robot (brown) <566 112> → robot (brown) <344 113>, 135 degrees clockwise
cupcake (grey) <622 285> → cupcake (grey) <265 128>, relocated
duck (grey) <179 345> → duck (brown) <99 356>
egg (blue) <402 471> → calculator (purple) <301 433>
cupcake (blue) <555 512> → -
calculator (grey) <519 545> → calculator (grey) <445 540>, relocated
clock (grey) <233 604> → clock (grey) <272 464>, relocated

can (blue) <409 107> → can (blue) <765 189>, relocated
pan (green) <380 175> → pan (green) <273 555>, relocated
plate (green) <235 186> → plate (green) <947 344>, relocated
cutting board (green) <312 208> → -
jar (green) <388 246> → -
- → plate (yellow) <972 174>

- - -

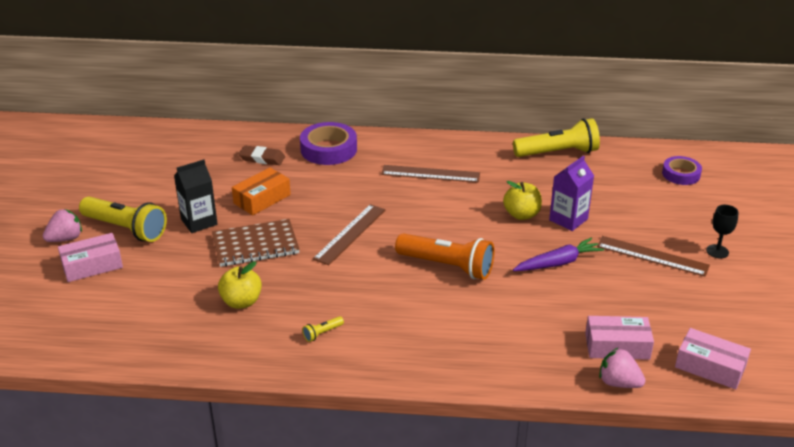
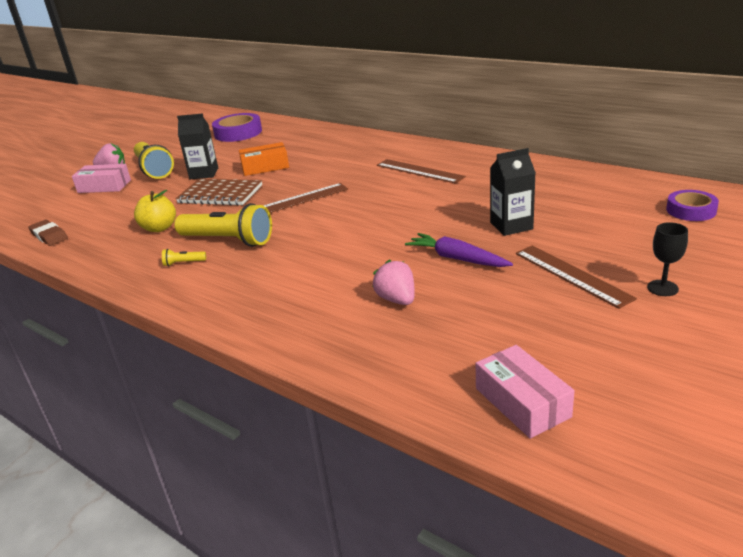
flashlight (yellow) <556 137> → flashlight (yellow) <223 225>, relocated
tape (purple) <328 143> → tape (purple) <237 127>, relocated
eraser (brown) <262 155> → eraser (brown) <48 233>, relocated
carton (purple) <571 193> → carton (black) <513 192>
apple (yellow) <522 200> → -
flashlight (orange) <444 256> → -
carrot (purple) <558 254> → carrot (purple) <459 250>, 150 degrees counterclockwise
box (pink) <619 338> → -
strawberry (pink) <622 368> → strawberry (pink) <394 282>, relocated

- - -

*TASK TO COMPLETE*: Please copy, exactly as written, every line in the listing above from the line with "duck (grey) <179 345> → duck (brown) <99 356>" up to and including the line with "calculator (grey) <519".

*FINISHED EXERCISE*:
duck (grey) <179 345> → duck (brown) <99 356>
egg (blue) <402 471> → calculator (purple) <301 433>
cupcake (blue) <555 512> → -
calculator (grey) <519 545> → calculator (grey) <445 540>, relocated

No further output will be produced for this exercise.